Object change descriptions:
□ □ □ □ □
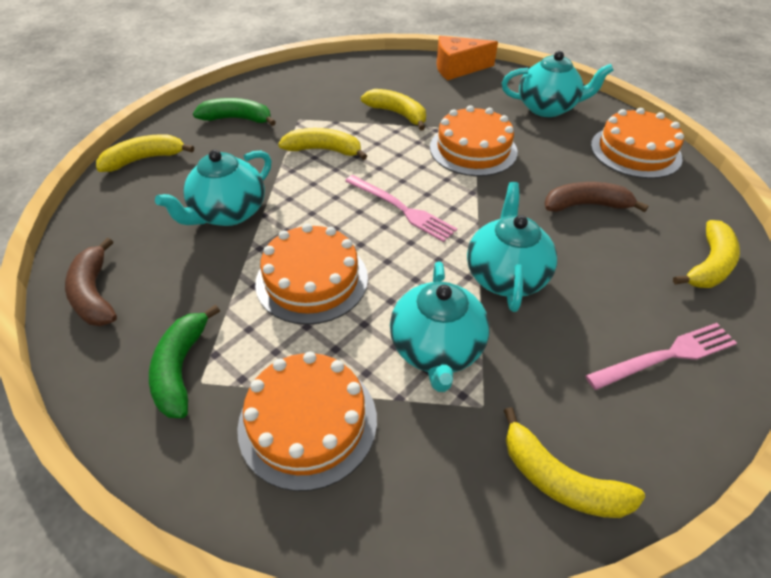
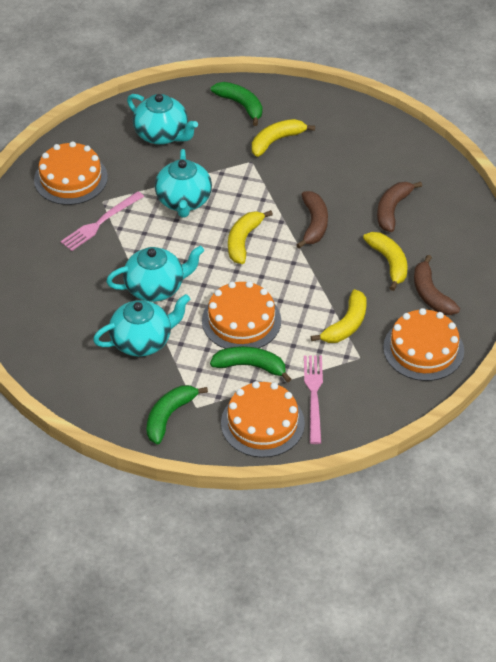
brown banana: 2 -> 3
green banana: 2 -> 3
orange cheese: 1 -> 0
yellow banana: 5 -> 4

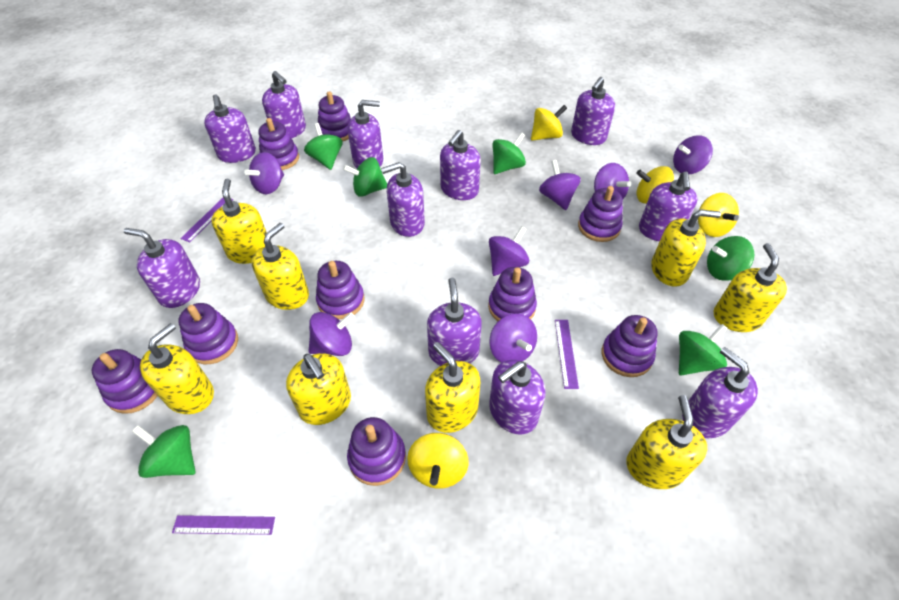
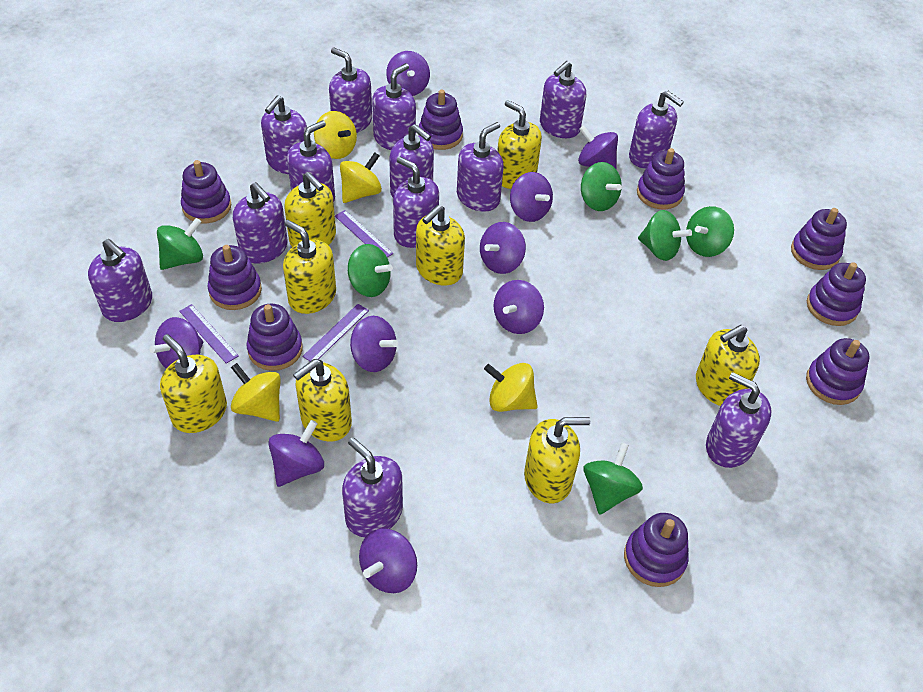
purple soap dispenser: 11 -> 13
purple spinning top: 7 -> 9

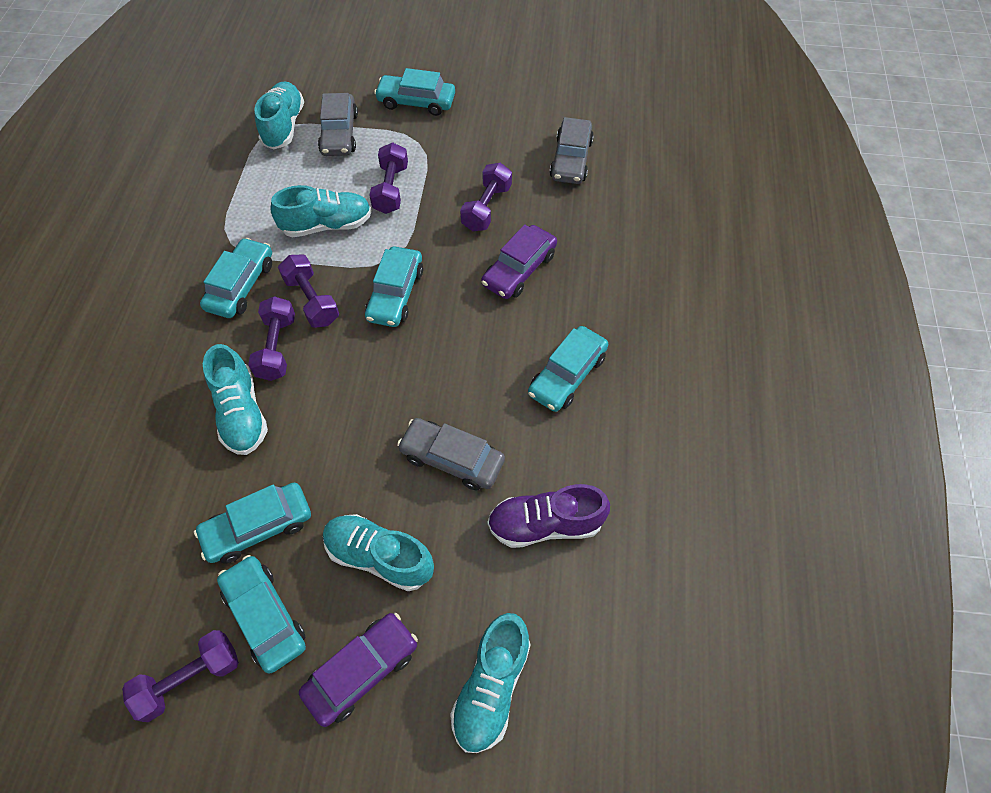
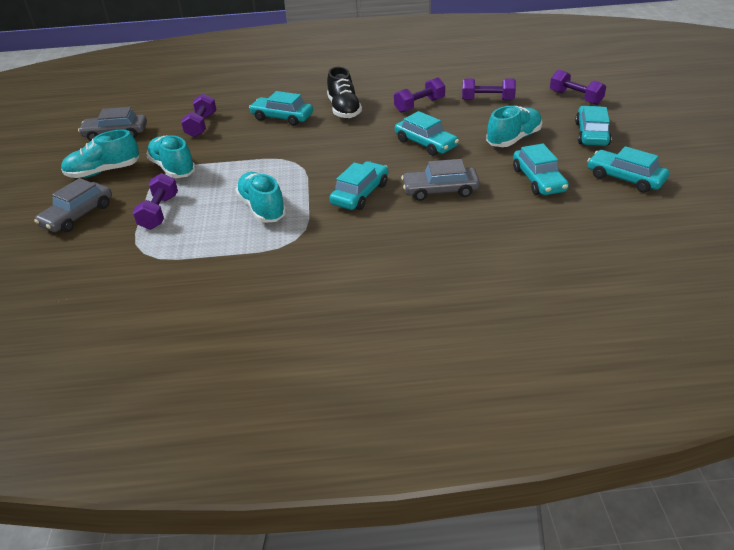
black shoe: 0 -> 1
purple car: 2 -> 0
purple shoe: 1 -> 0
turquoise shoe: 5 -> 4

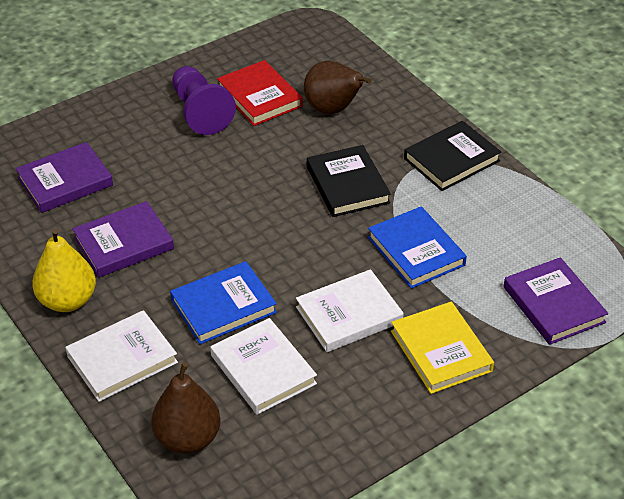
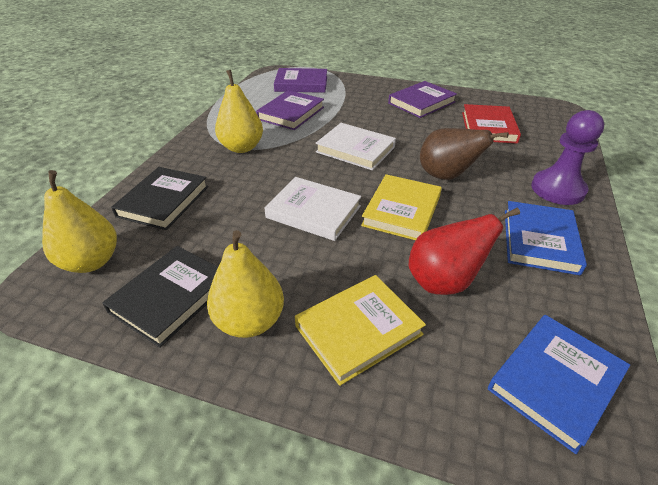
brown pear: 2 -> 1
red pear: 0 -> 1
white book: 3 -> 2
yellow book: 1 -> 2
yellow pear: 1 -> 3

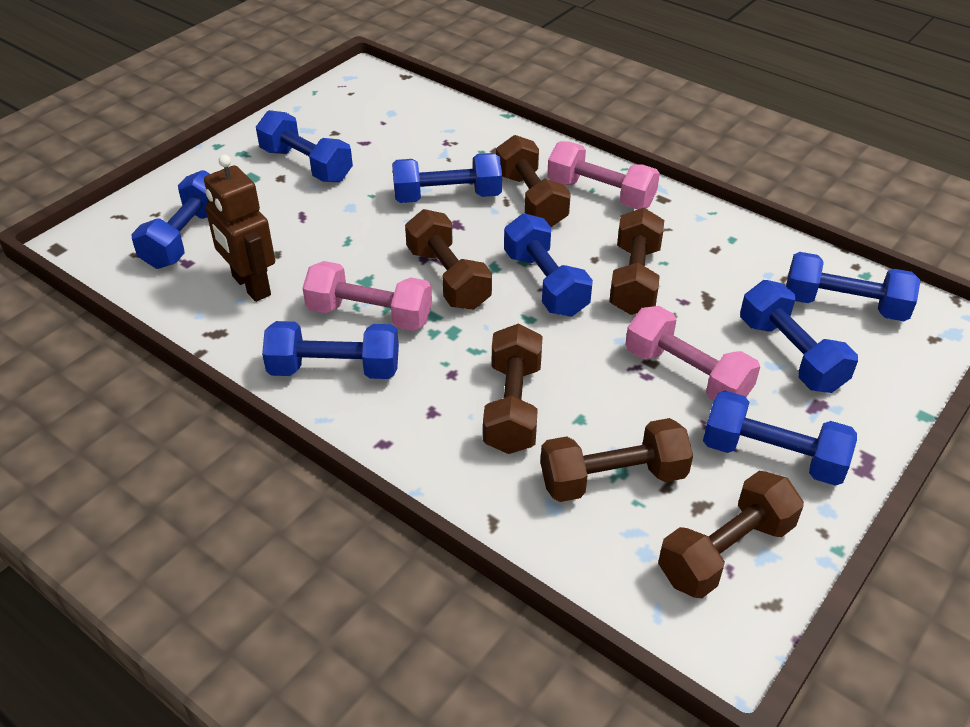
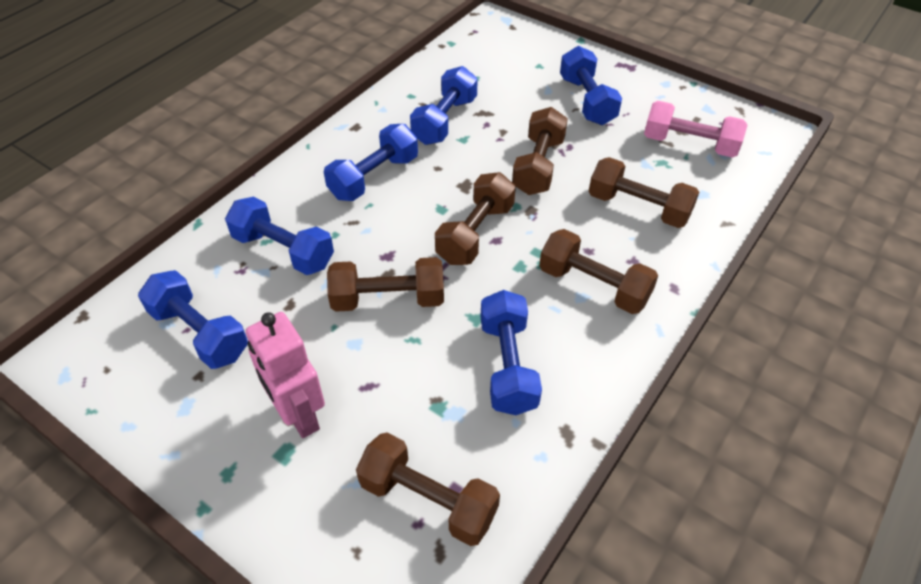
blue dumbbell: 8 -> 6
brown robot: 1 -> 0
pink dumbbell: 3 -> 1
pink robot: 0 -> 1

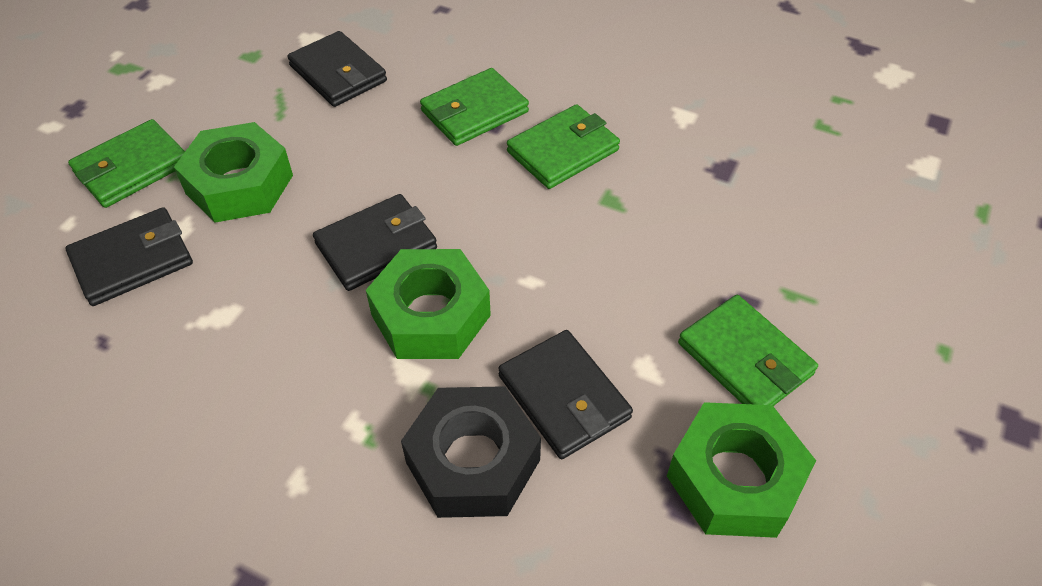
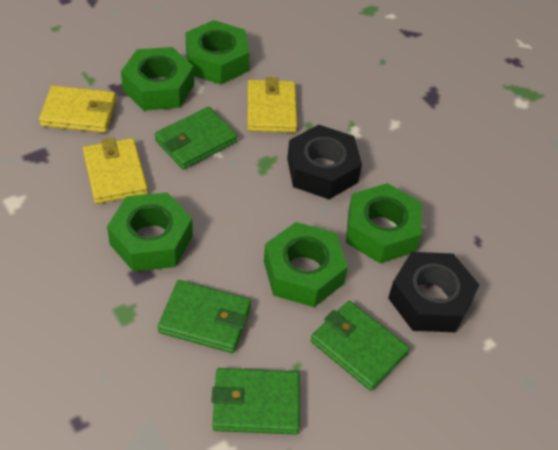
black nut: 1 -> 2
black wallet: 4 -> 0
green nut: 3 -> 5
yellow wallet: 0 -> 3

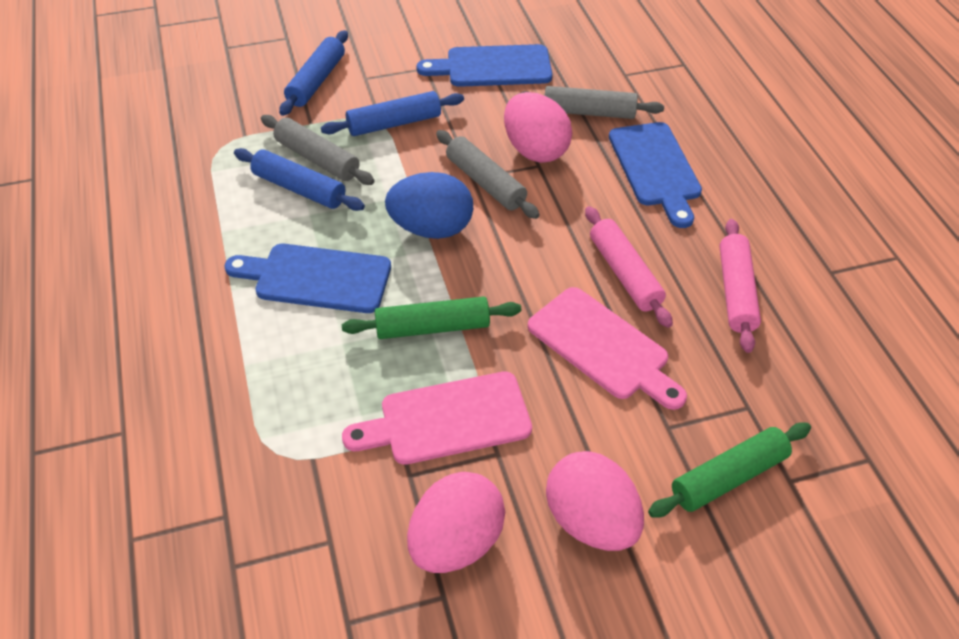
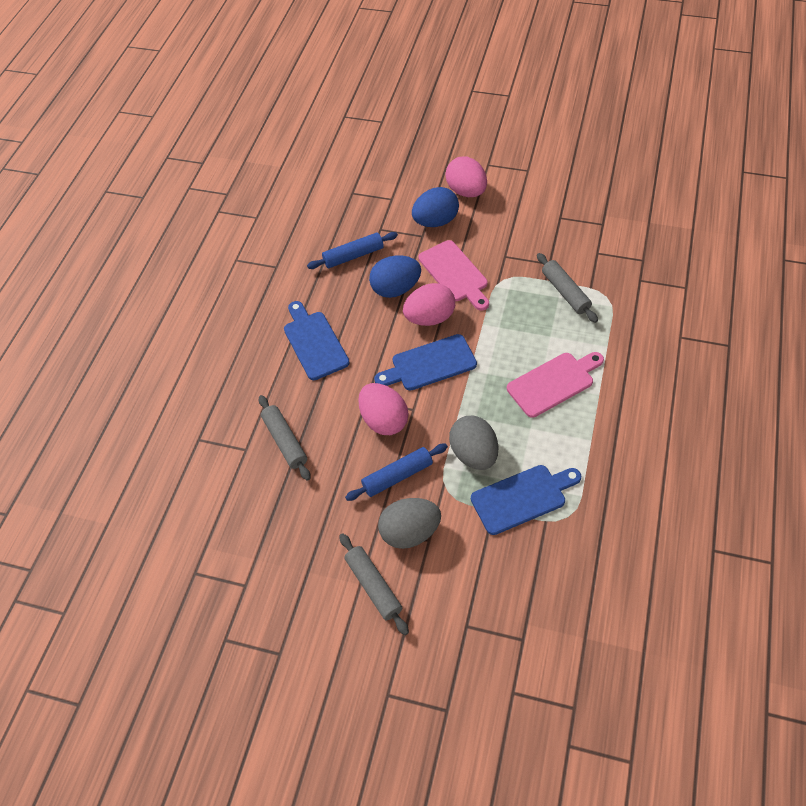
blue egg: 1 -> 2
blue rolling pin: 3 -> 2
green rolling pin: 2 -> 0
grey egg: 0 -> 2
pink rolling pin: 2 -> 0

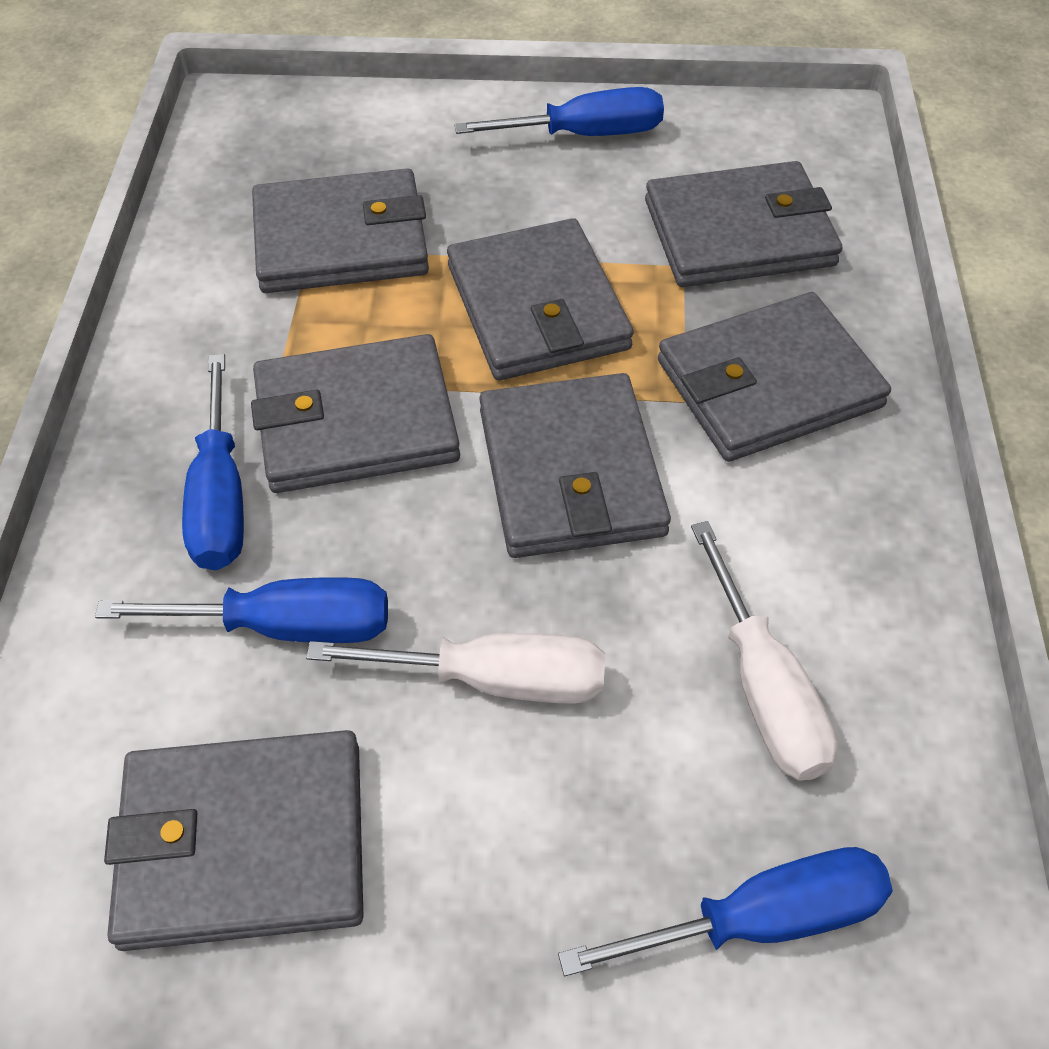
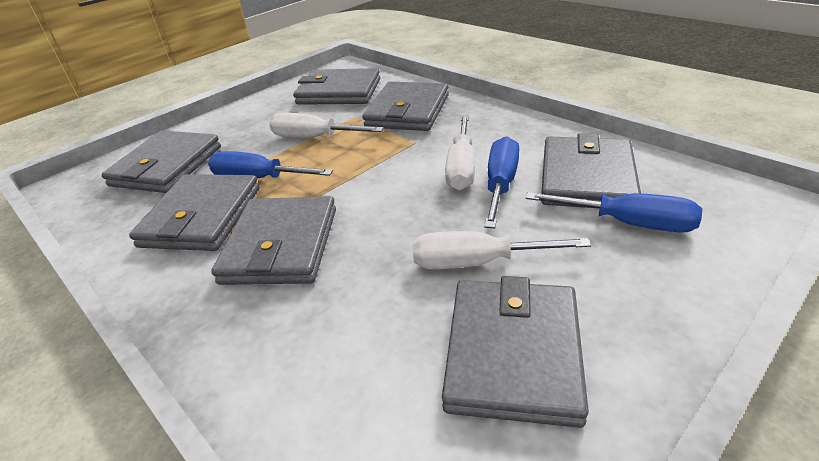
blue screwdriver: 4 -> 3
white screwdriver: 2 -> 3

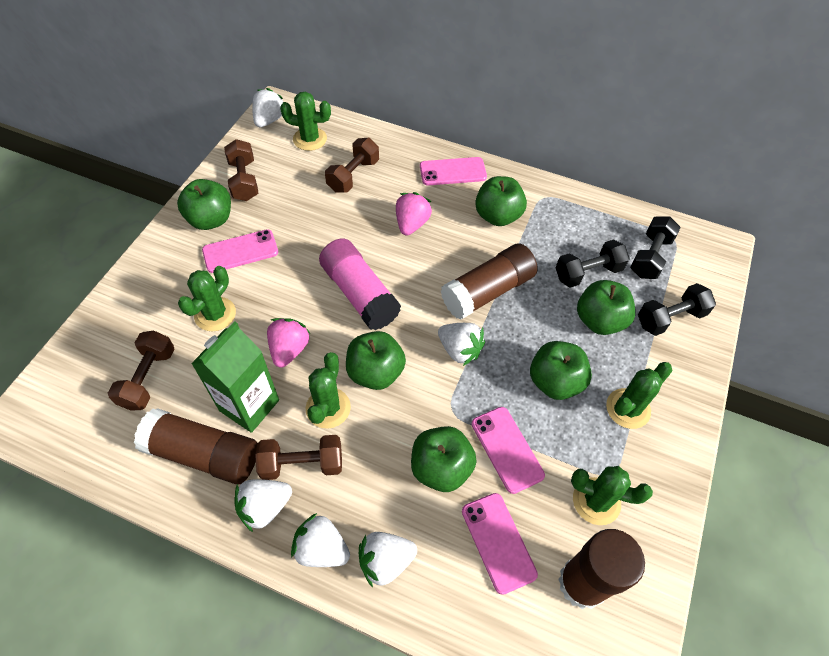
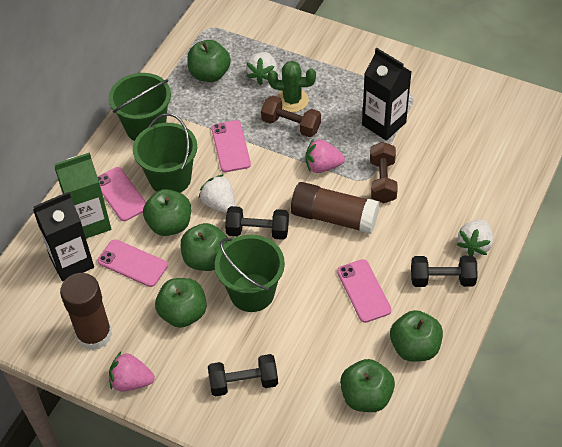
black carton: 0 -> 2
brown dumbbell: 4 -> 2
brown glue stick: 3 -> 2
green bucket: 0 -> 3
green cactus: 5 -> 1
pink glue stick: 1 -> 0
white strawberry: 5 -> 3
□ □ □ □ □
→ **Task directions**
A faithful, word-for-word copy of the records above, pictures left out, is the answer.

→ **Your solution**
brown banana: 2 -> 3
green banana: 2 -> 3
orange cheese: 1 -> 0
yellow banana: 5 -> 4

purple soap dispenser: 11 -> 13
purple spinning top: 7 -> 9

black shoe: 0 -> 1
purple car: 2 -> 0
purple shoe: 1 -> 0
turquoise shoe: 5 -> 4

brown pear: 2 -> 1
red pear: 0 -> 1
white book: 3 -> 2
yellow book: 1 -> 2
yellow pear: 1 -> 3

blue dumbbell: 8 -> 6
brown robot: 1 -> 0
pink dumbbell: 3 -> 1
pink robot: 0 -> 1

black nut: 1 -> 2
black wallet: 4 -> 0
green nut: 3 -> 5
yellow wallet: 0 -> 3

blue egg: 1 -> 2
blue rolling pin: 3 -> 2
green rolling pin: 2 -> 0
grey egg: 0 -> 2
pink rolling pin: 2 -> 0

blue screwdriver: 4 -> 3
white screwdriver: 2 -> 3

black carton: 0 -> 2
brown dumbbell: 4 -> 2
brown glue stick: 3 -> 2
green bucket: 0 -> 3
green cactus: 5 -> 1
pink glue stick: 1 -> 0
white strawberry: 5 -> 3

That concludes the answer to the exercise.